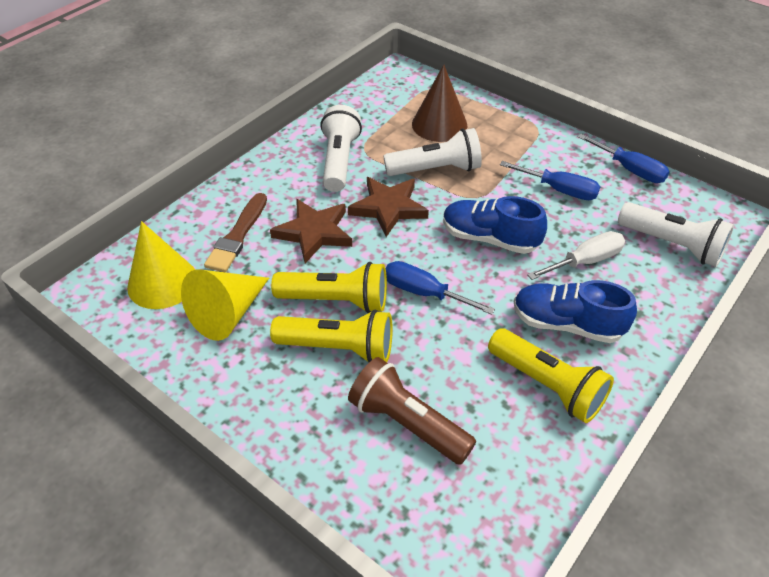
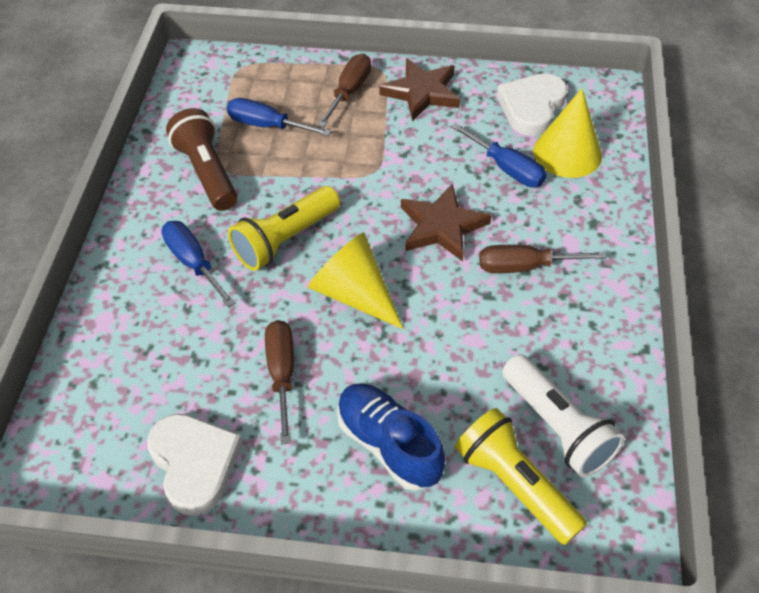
blue shoe: 2 -> 1
brown brush: 1 -> 0
brown cone: 1 -> 0
brown screwdriver: 0 -> 3
white flashlight: 3 -> 1
white heart: 0 -> 2
white screwdriver: 1 -> 0
yellow flashlight: 3 -> 2

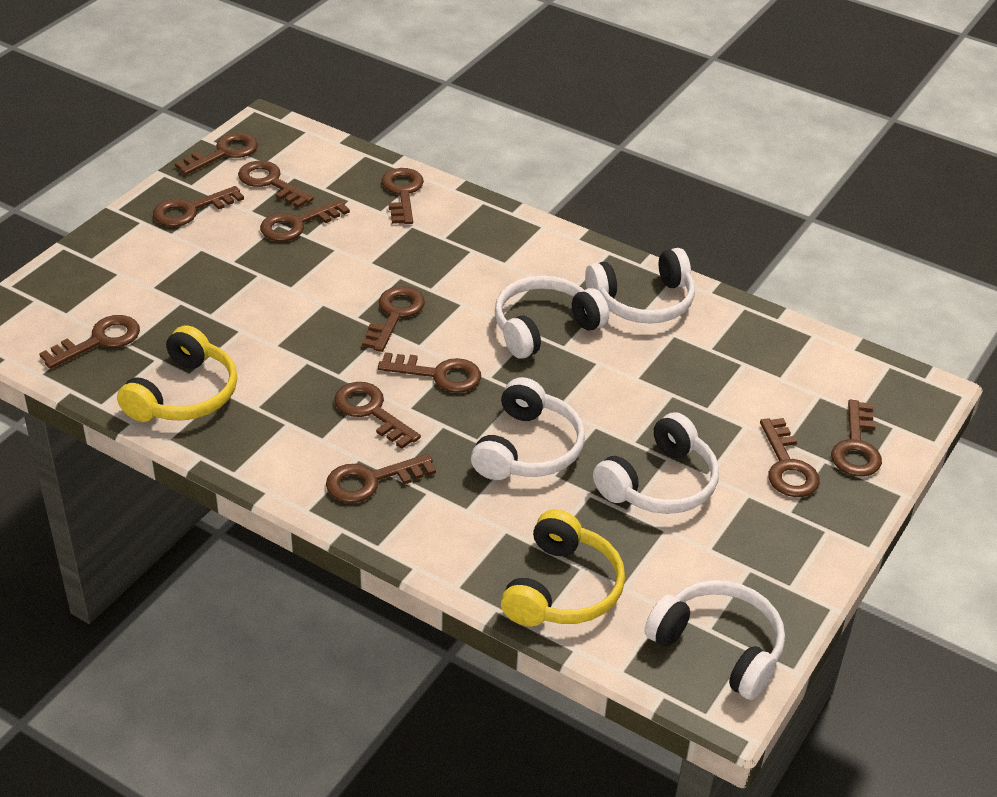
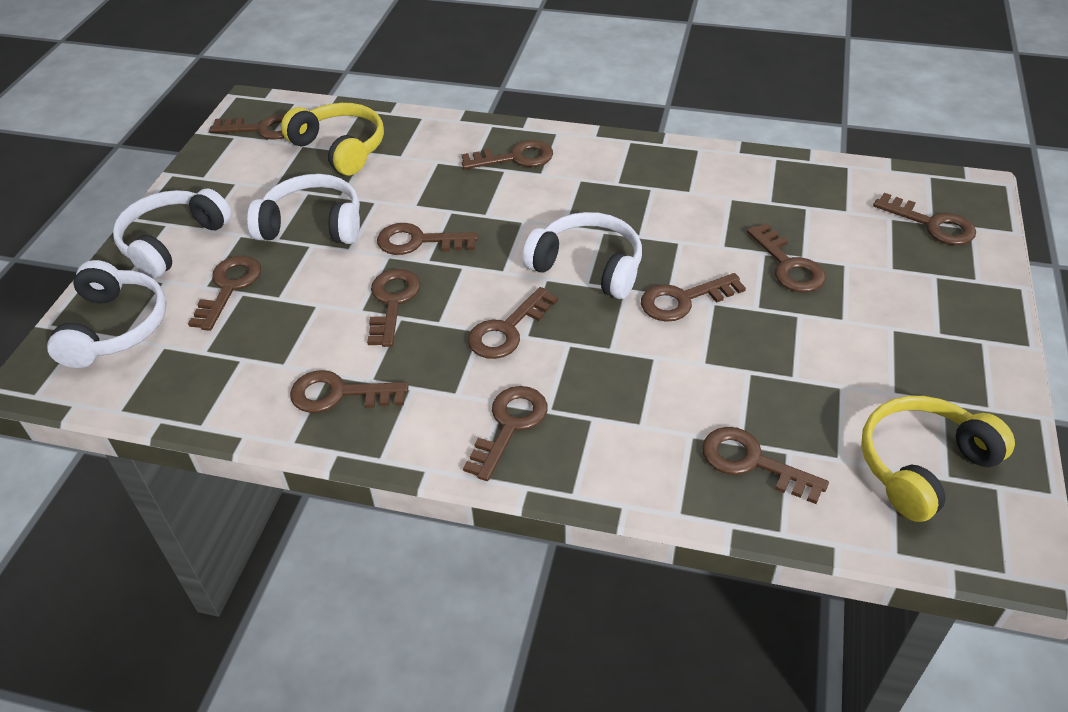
white headphones: 5 -> 4

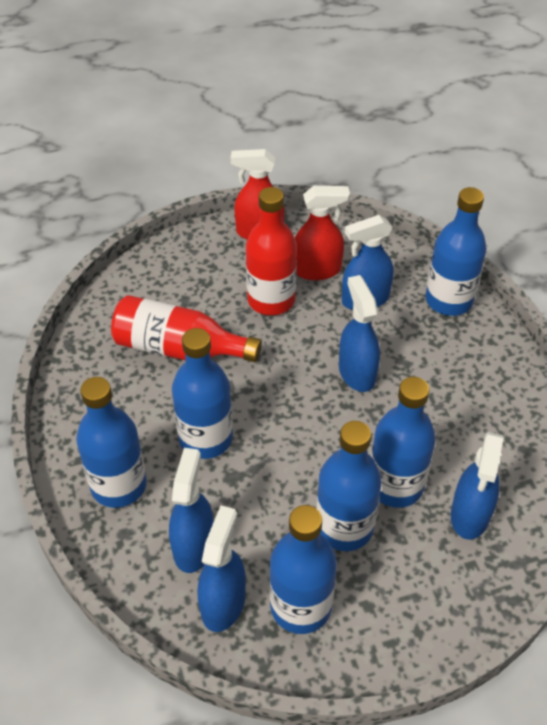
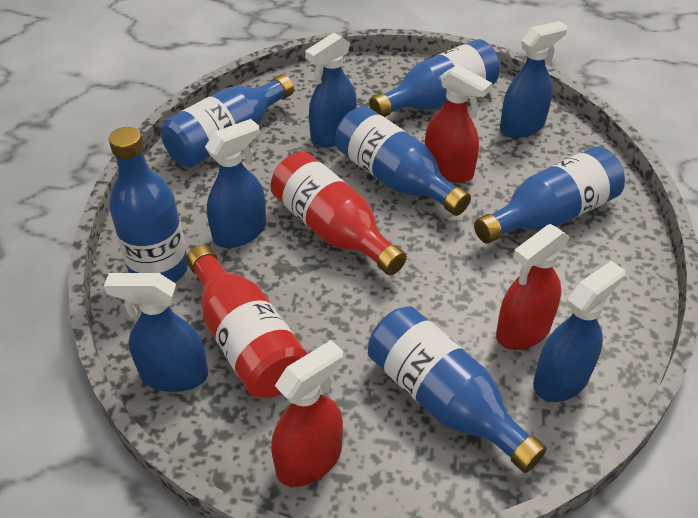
red spray bottle: 2 -> 3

(Task item):
Once you have found every line above holding the word "white", copy those lines.

(Answer section):
white flashlight: 3 -> 1
white heart: 0 -> 2
white screwdriver: 1 -> 0
white headphones: 5 -> 4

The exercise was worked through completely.